◆ Problem statement
Your answer must be the records below, repeated exactly, with every picture left out.

(Before-and-after change data)
====================

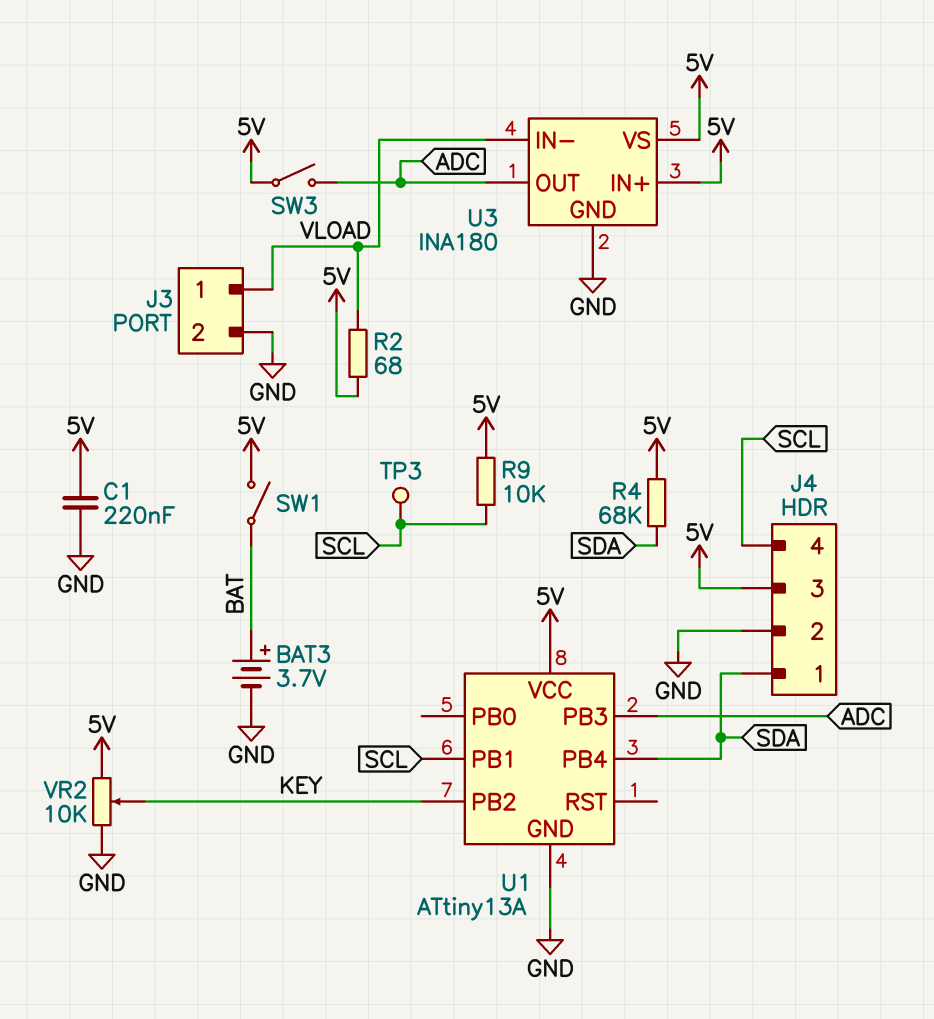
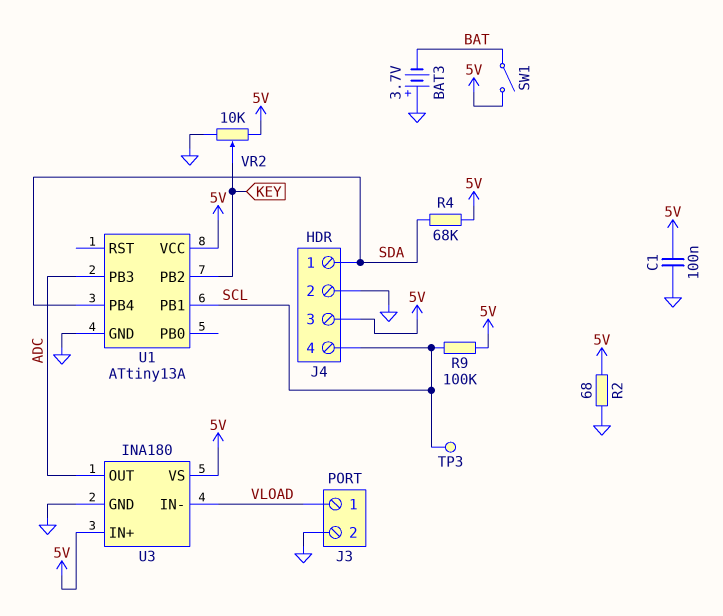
BAT3: 3.7V (plus BAT, minus GND) -> 3.7V (plus GND, minus BAT)
C1: 220nF (5V, GND) -> 100nF (5V, GND)
R2: 68 (5V, VLOAD) -> 68 (5V, GND)
R9: 10k (5V, SCL) -> 100k (5V, SCL)
SW3: switch (5V, ADC) -> none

====================

◆ Written solution
BAT3: 3.7V (plus BAT, minus GND) -> 3.7V (plus GND, minus BAT)
C1: 220nF (5V, GND) -> 100nF (5V, GND)
R2: 68 (5V, VLOAD) -> 68 (5V, GND)
R9: 10k (5V, SCL) -> 100k (5V, SCL)
SW3: switch (5V, ADC) -> none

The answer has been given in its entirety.